Requirement: Copy out the lines of the records below, from the line containing "75: none -> 8:54" through the line containing "56: 12:22 -> 12:27", with both of those lines included and every character unchanged.

══ Data ══

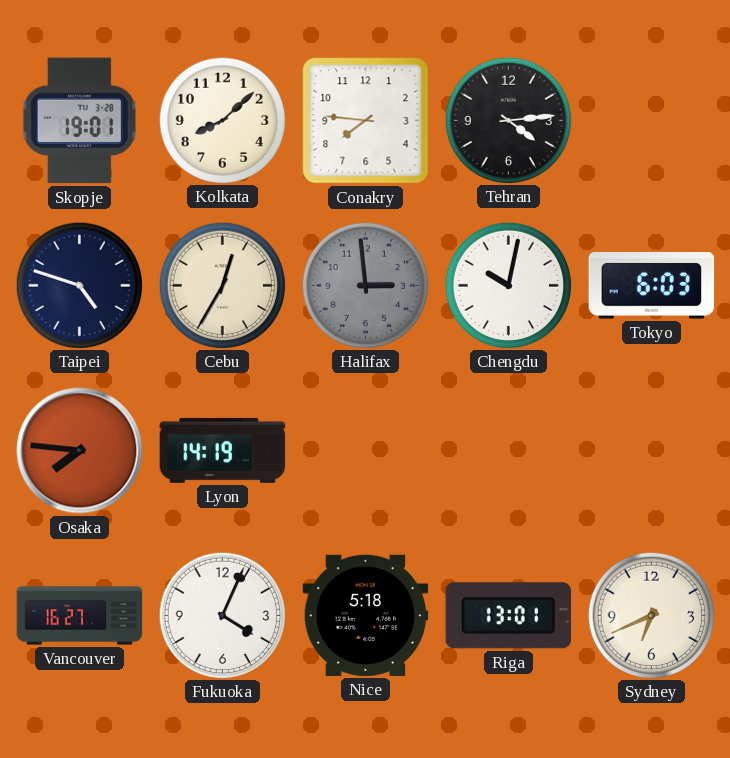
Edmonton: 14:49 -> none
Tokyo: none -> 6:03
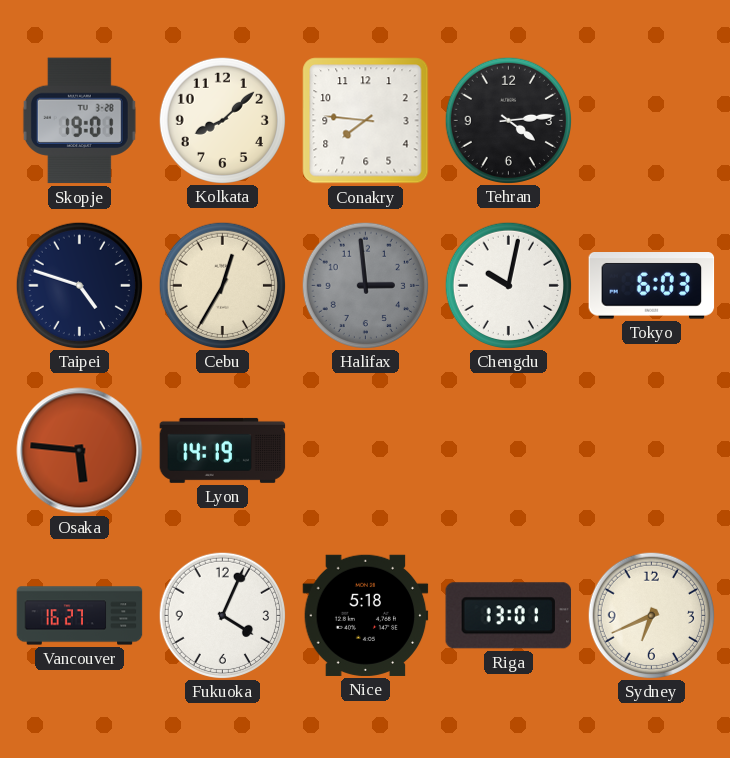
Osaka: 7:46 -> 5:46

═══
══ Data ══

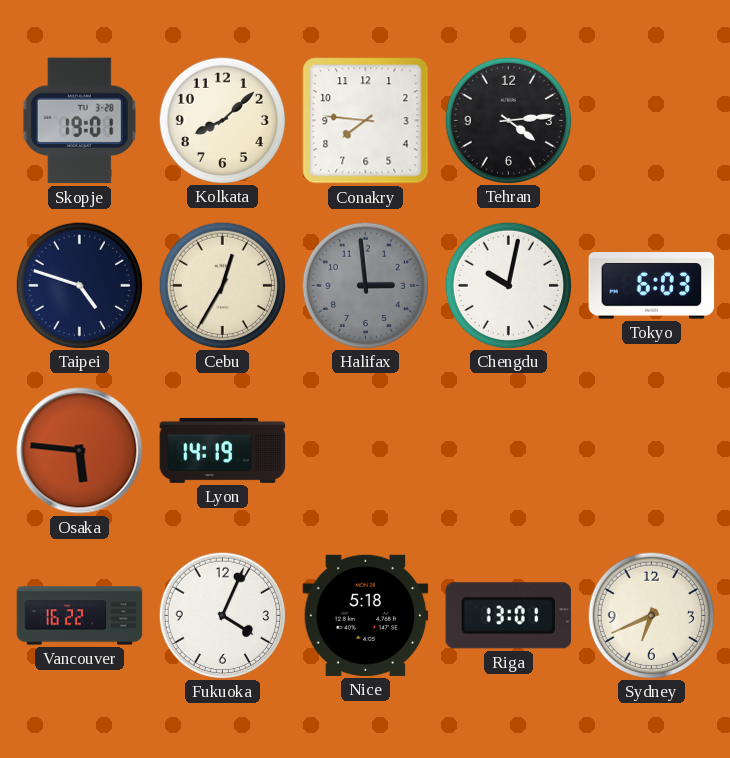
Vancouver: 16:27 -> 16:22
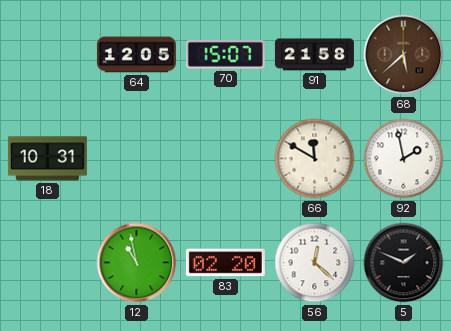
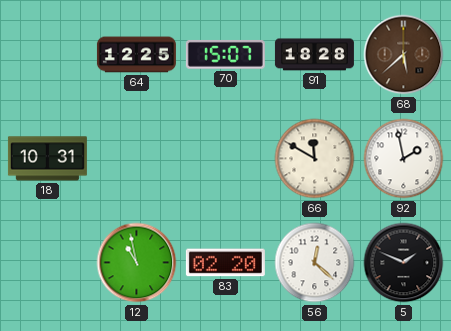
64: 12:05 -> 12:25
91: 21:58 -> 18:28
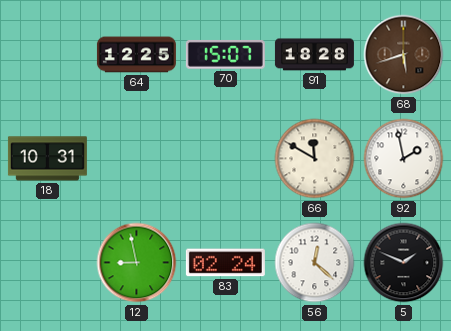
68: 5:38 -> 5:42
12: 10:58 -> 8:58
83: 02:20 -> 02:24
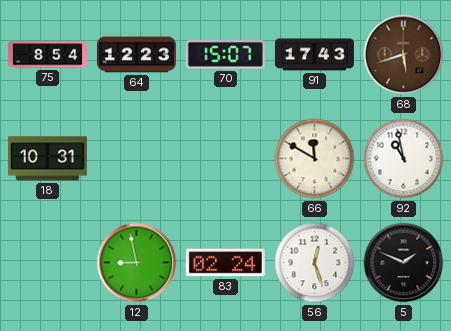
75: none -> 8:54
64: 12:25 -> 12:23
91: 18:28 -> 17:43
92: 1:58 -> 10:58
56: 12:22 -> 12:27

═══
══ Data ══

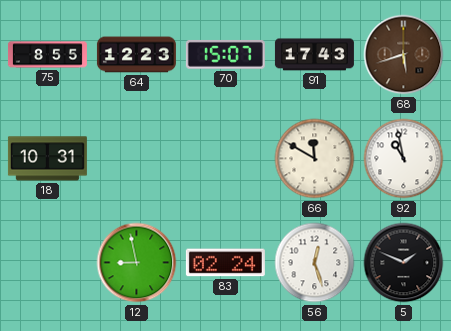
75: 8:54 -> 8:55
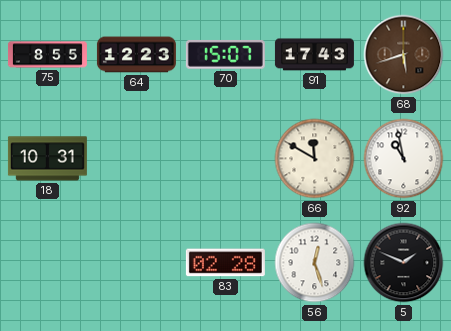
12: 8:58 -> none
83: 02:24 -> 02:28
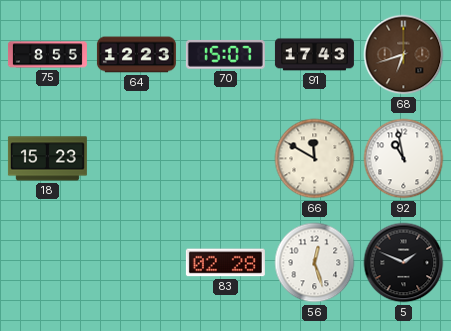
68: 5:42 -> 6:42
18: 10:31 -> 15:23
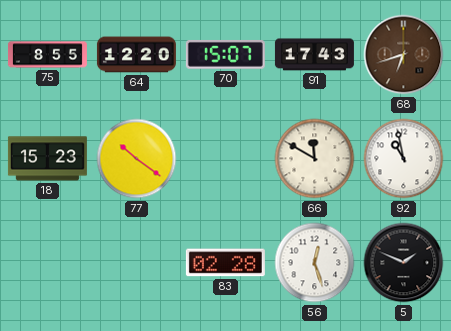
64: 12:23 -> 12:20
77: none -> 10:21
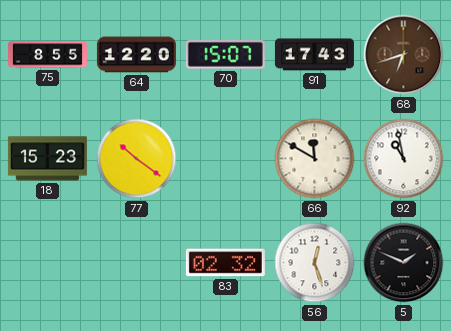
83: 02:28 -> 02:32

═══

Response:
75: none -> 8:54
64: 12:25 -> 12:23
91: 18:28 -> 17:43
92: 1:58 -> 10:58
56: 12:22 -> 12:27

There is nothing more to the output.